> RECORDED INFORMATION:

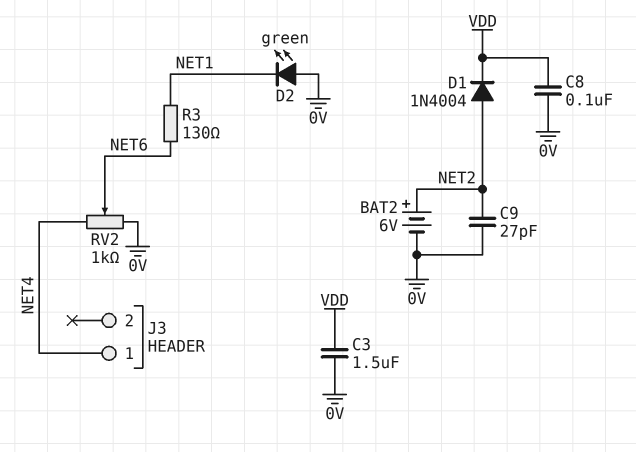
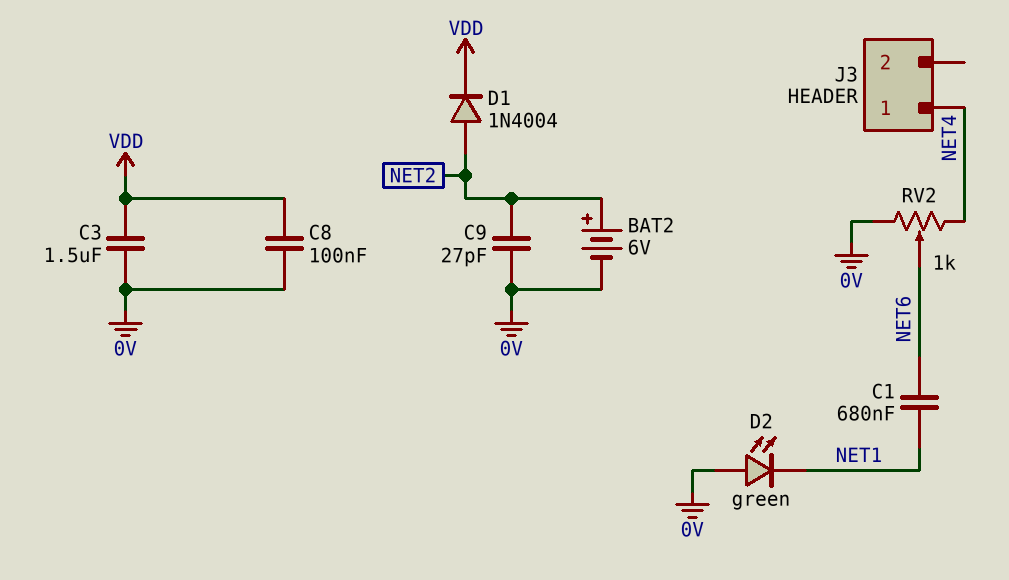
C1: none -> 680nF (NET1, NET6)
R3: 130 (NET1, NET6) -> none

==

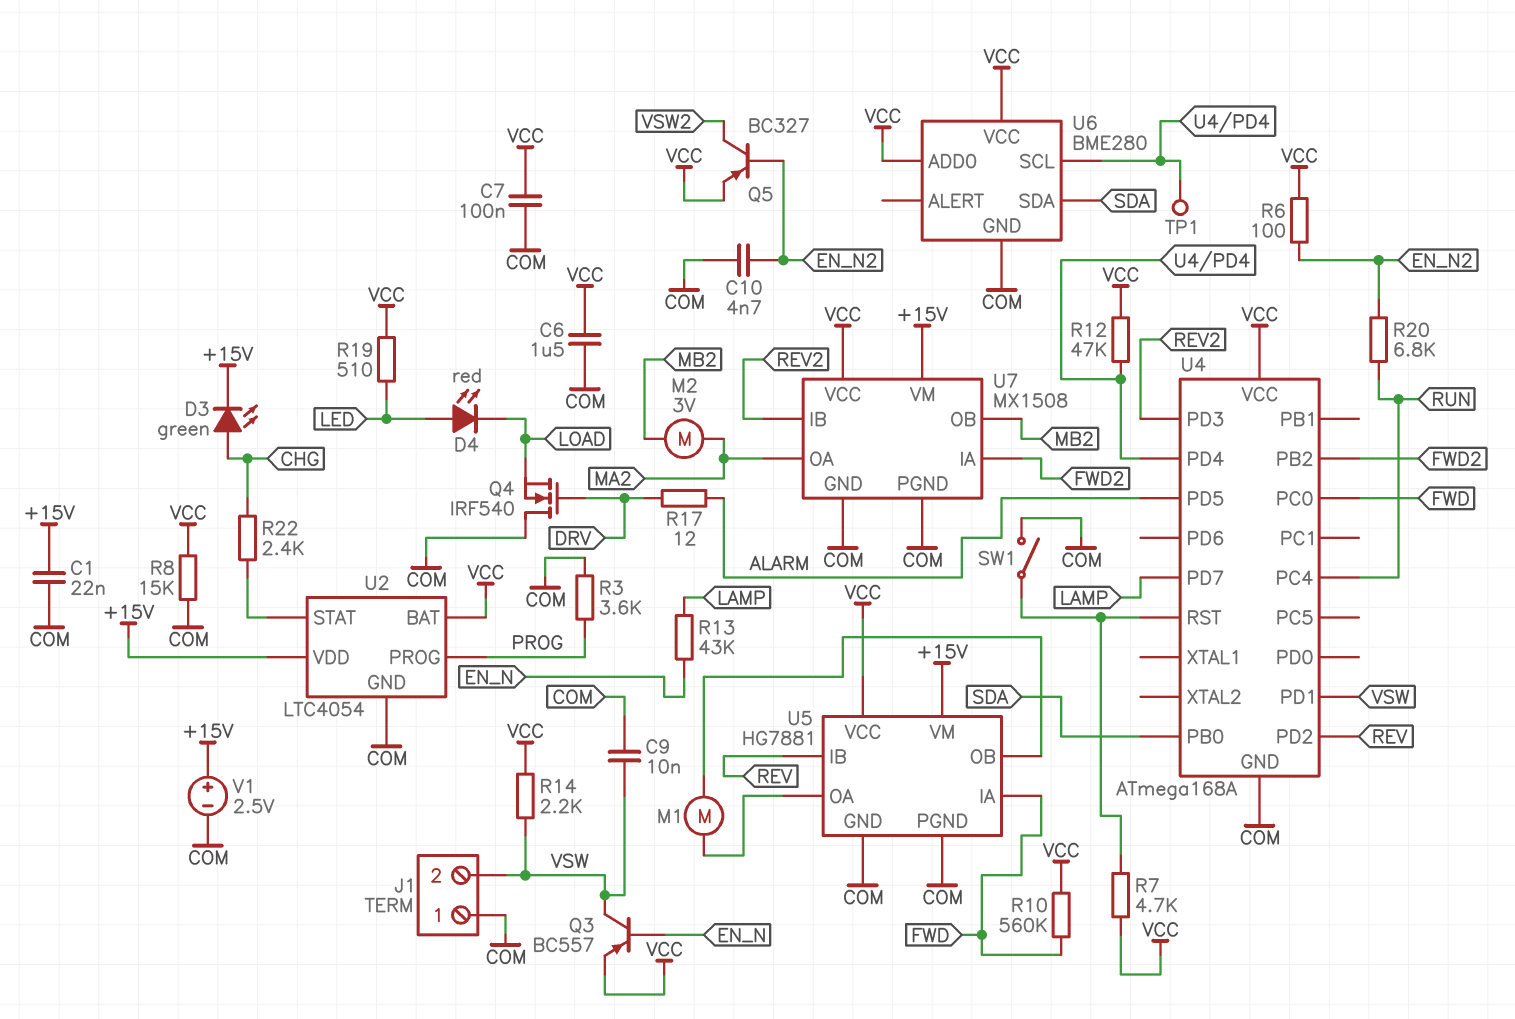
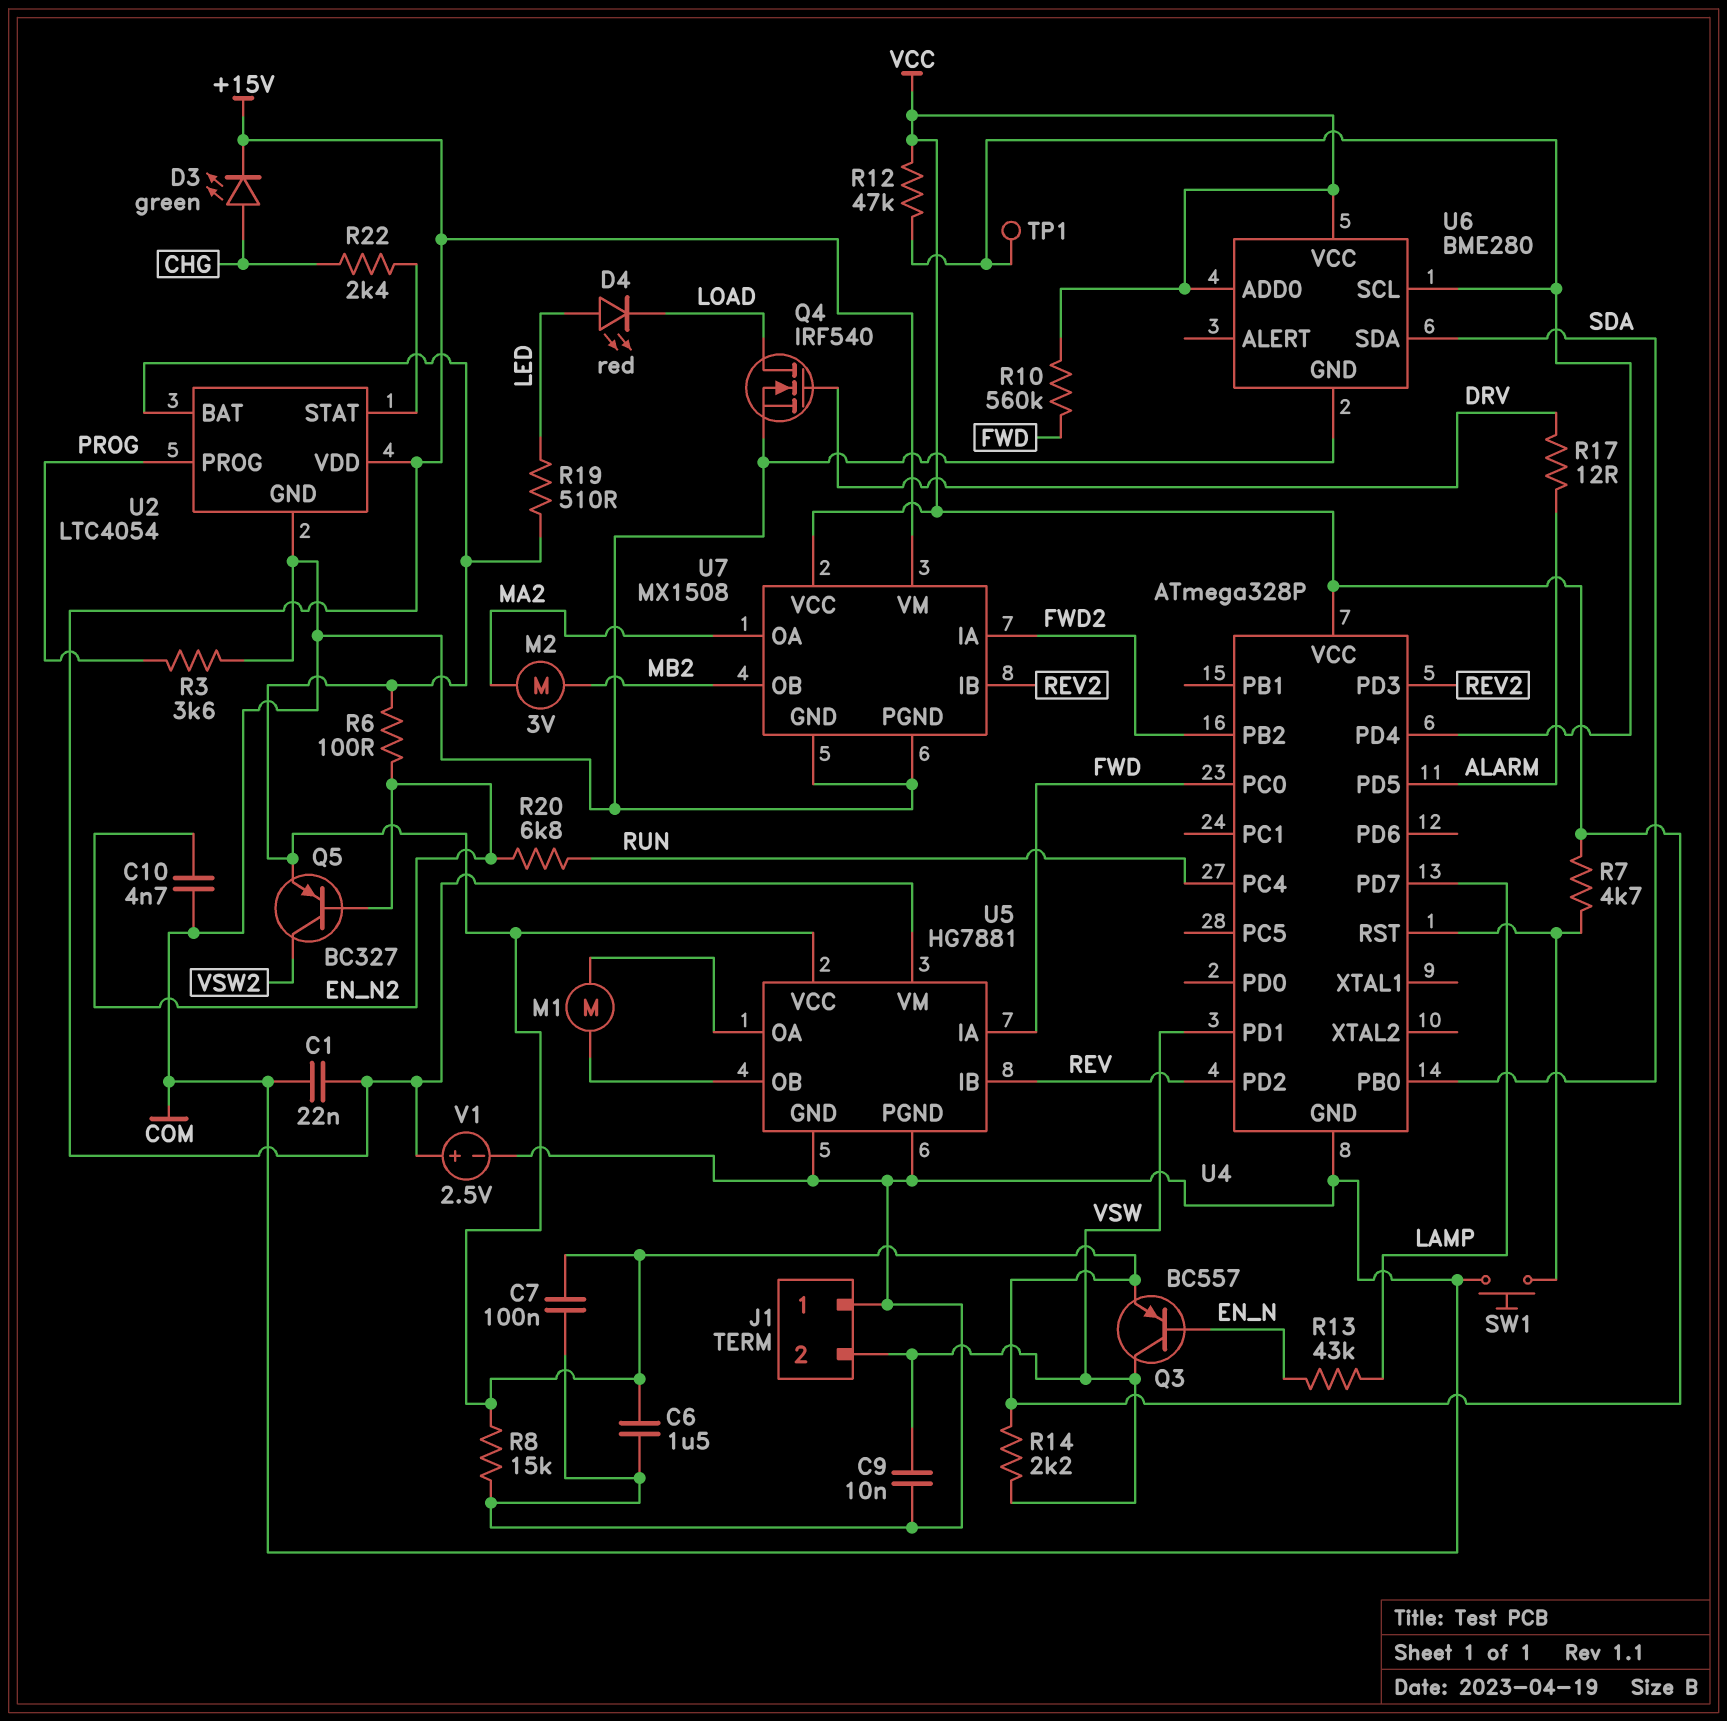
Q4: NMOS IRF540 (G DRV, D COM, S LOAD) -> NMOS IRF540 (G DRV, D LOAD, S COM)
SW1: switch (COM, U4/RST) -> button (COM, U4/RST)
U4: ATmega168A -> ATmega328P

> ASSIGNED TASK: Once you have checked the entries above, say how many lines include the word "none", and nothing beyond the number.

> FINISHED EXERCISE: 2